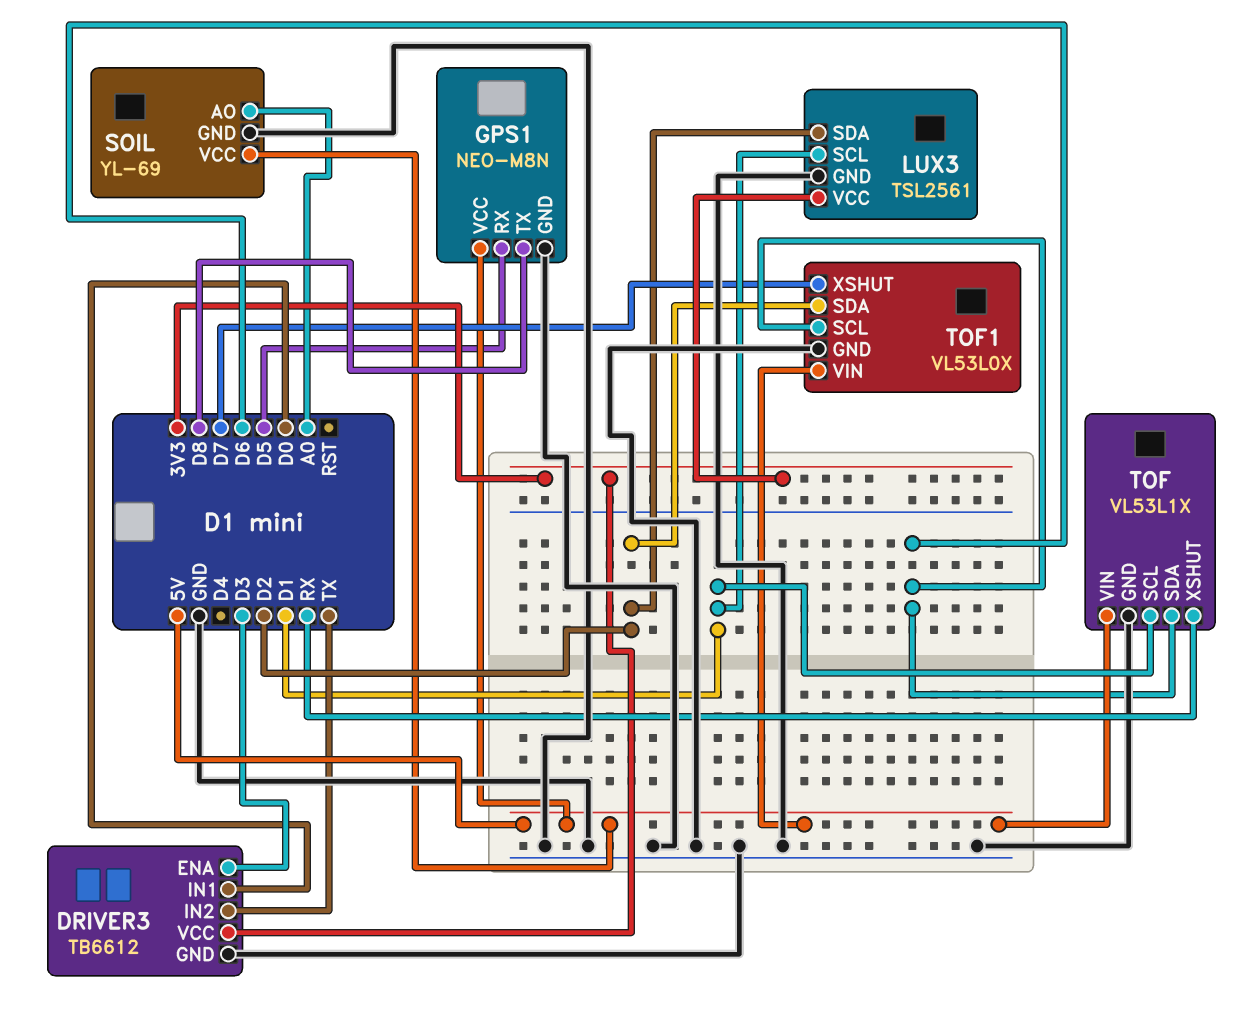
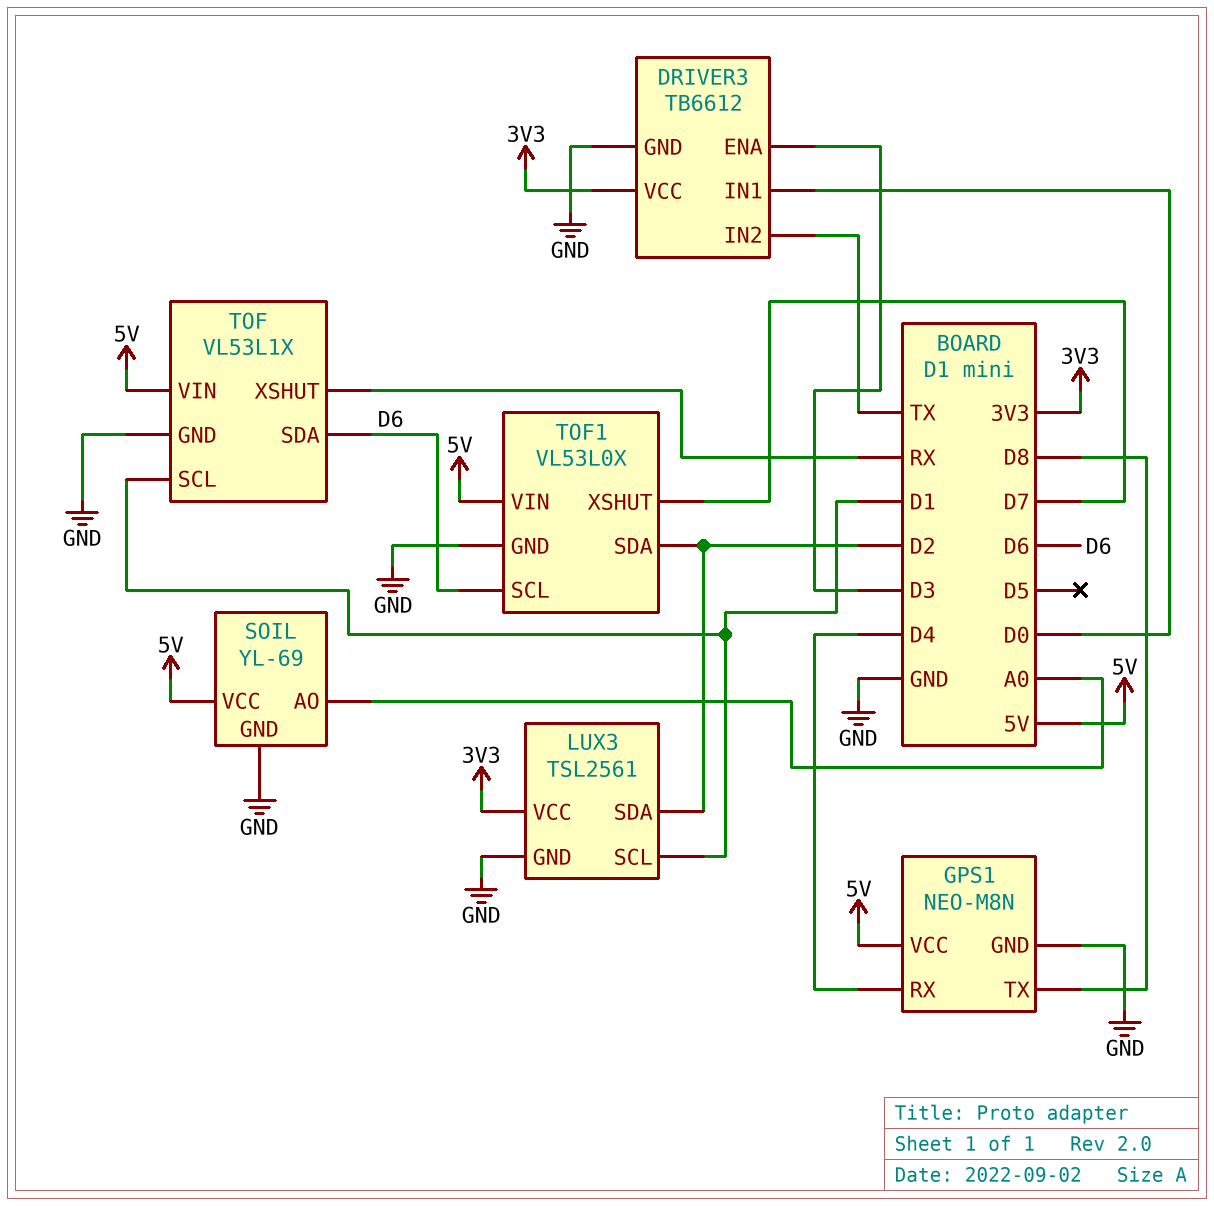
GPS1 pin RX: D5 -> D4

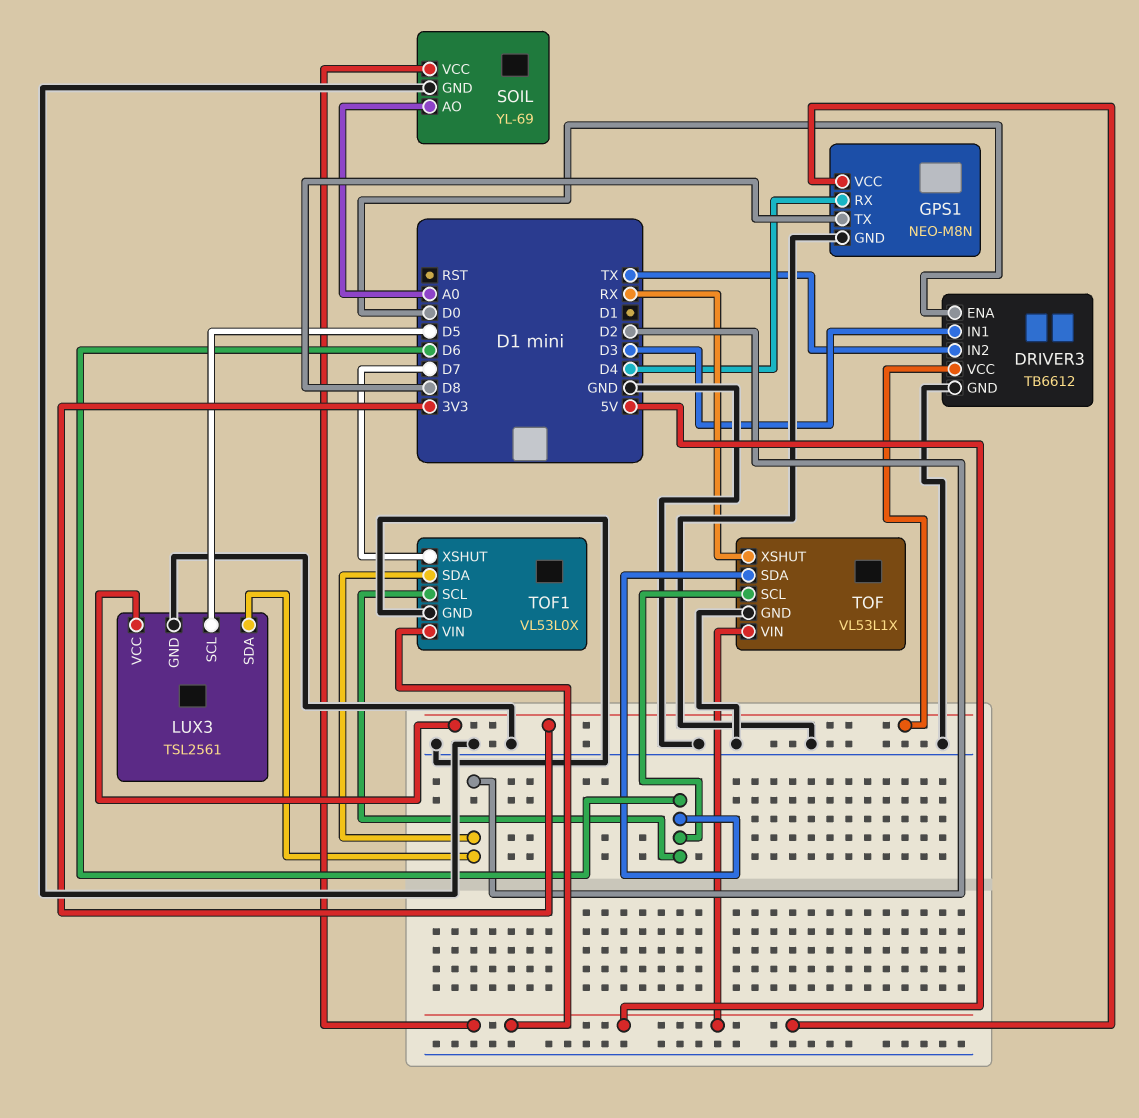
DRIVER3 pin ENA: D3 -> D0
DRIVER3 pin IN1: D0 -> D3
LUX3 pin SCL: D1 -> D5
TOF pin SCL: D1 -> D6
────────────────────────────────────────
**ABOUT THIS TASK:** Your task is to copy the entries in full and exactly, without any images.

**WRITTEN SOLUTION:**
GPS1 pin RX: D5 -> D4

DRIVER3 pin ENA: D3 -> D0
DRIVER3 pin IN1: D0 -> D3
LUX3 pin SCL: D1 -> D5
TOF pin SCL: D1 -> D6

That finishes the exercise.